Provided information —
□ □ □ □

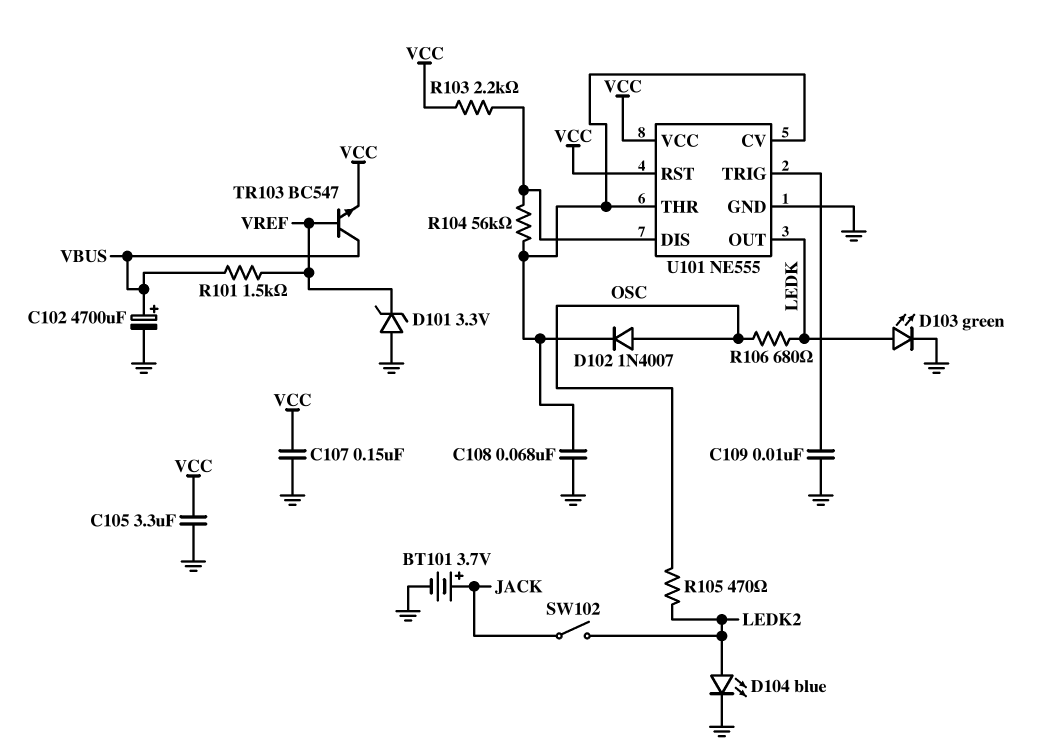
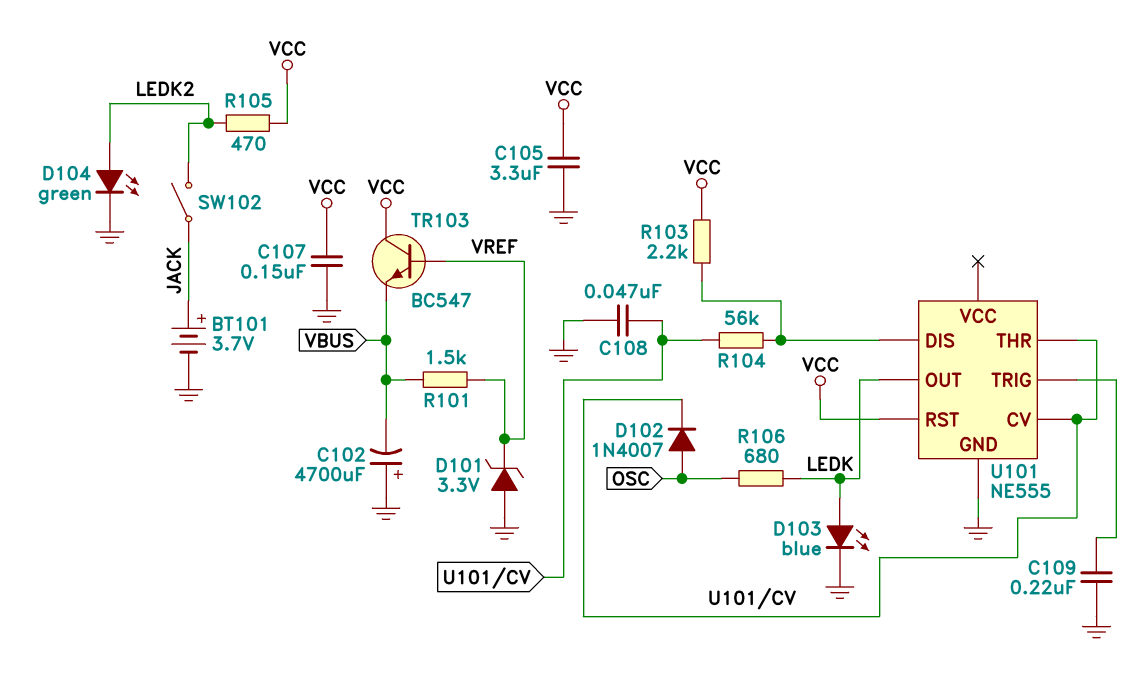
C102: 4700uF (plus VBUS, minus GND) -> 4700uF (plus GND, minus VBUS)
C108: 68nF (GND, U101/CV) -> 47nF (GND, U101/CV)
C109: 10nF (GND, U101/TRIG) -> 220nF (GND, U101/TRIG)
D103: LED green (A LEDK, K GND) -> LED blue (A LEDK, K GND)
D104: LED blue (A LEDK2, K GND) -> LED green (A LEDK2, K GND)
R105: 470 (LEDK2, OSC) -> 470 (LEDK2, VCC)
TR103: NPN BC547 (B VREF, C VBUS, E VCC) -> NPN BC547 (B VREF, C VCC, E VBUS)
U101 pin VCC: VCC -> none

□ □ □ □

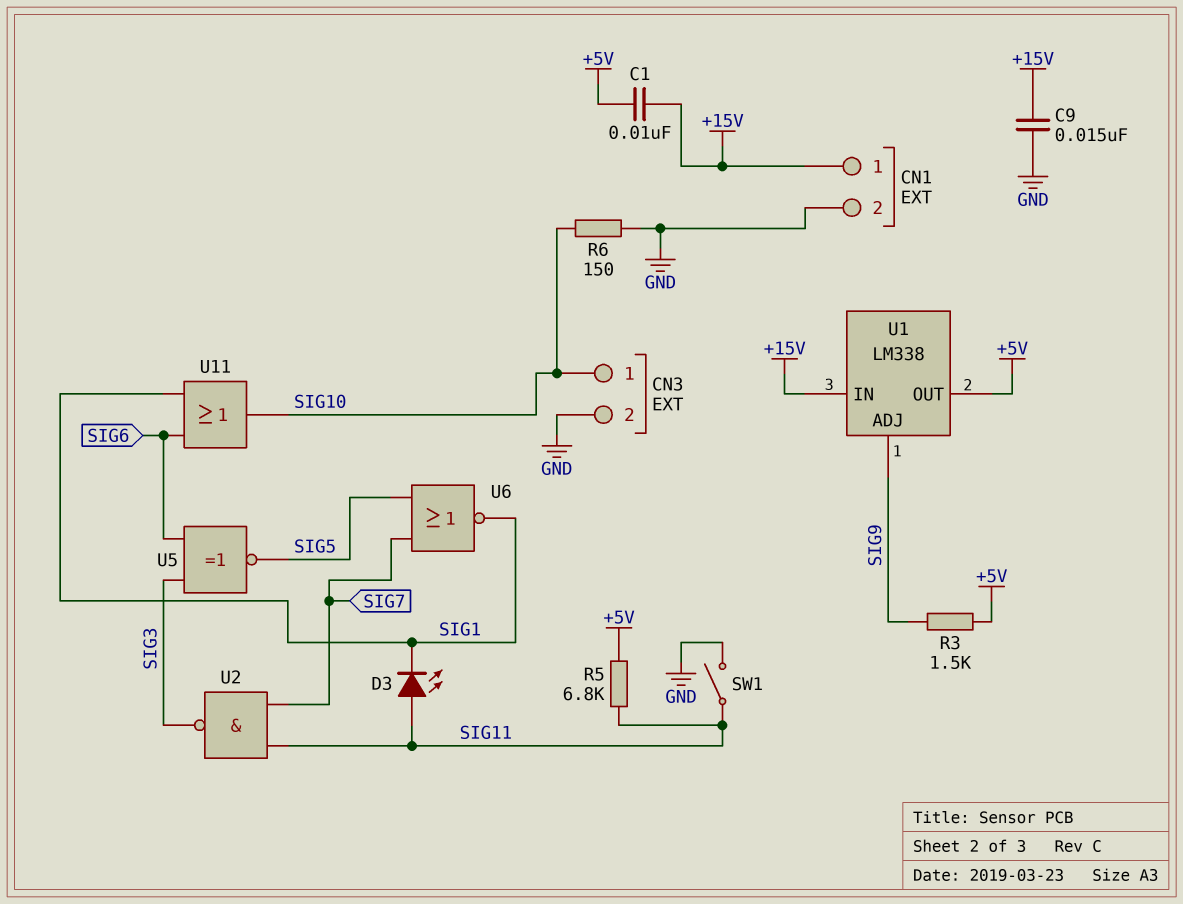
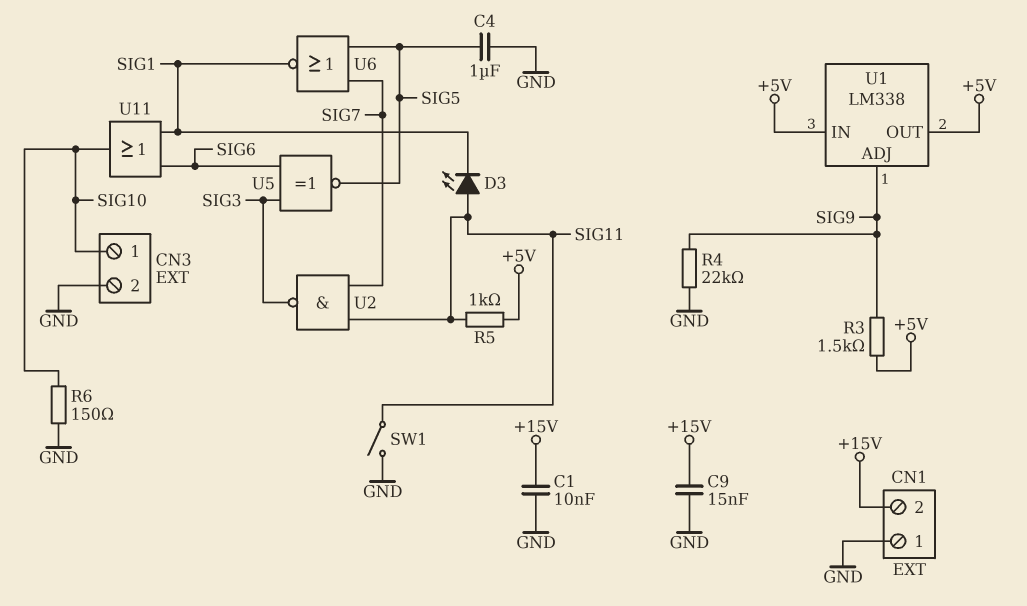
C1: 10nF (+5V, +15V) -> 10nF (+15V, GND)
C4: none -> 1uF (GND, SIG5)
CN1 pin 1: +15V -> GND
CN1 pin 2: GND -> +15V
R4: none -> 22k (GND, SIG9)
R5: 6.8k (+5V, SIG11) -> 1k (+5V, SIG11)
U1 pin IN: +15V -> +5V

□ □ □ □

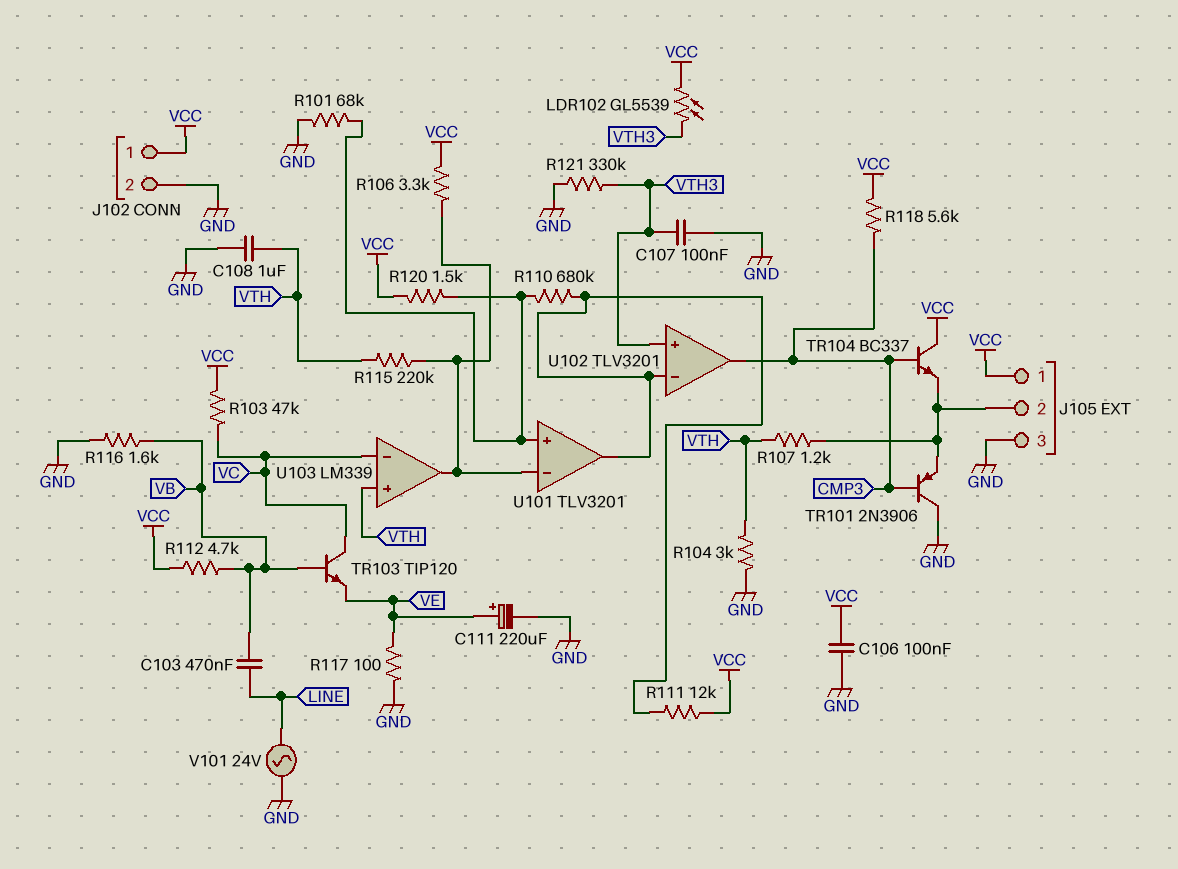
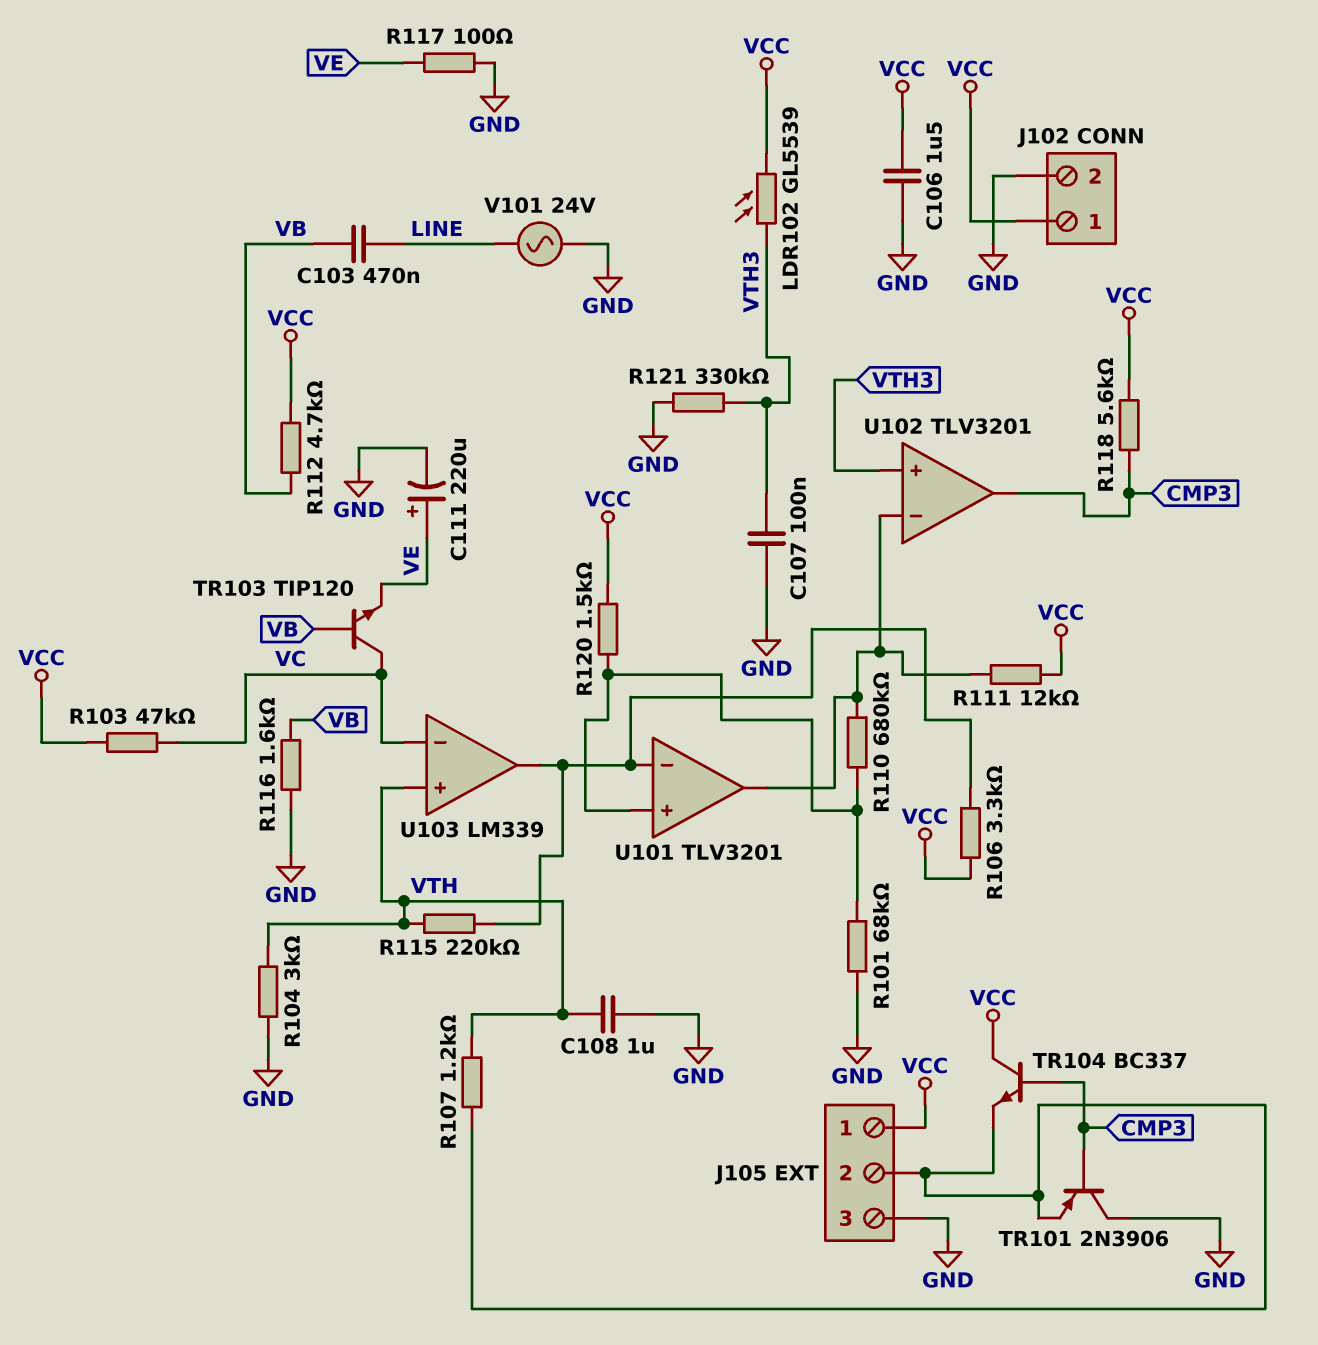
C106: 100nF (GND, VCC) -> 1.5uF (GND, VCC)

□ □ □ □

Task description —
In the entries above, the lines from the one bearing "TR103: NPN BC547" up to and including the one bearing "U101 pin VCC: VCC -> none" should be transcribed exactly; no other line is wanted.

Result of the exercise —
TR103: NPN BC547 (B VREF, C VBUS, E VCC) -> NPN BC547 (B VREF, C VCC, E VBUS)
U101 pin VCC: VCC -> none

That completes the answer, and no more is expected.